Please retype every entry below, keeping it exactly the same.

(Beginning of Records provided)

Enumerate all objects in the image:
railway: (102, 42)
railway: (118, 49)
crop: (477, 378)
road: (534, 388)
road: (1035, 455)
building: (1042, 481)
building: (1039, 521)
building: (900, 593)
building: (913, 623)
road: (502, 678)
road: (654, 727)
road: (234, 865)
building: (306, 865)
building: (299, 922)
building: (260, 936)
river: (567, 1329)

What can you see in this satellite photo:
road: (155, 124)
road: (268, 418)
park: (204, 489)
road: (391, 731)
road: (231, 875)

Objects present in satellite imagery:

(End of Records provided)

Exercise answer ::
Enumerate all objects in the image:
railway: (102, 42)
railway: (118, 49)
crop: (477, 378)
road: (534, 388)
road: (1035, 455)
building: (1042, 481)
building: (1039, 521)
building: (900, 593)
building: (913, 623)
road: (502, 678)
road: (654, 727)
road: (234, 865)
building: (306, 865)
building: (299, 922)
building: (260, 936)
river: (567, 1329)

What can you see in this satellite photo:
road: (155, 124)
road: (268, 418)
park: (204, 489)
road: (391, 731)
road: (231, 875)

Objects present in satellite imagery:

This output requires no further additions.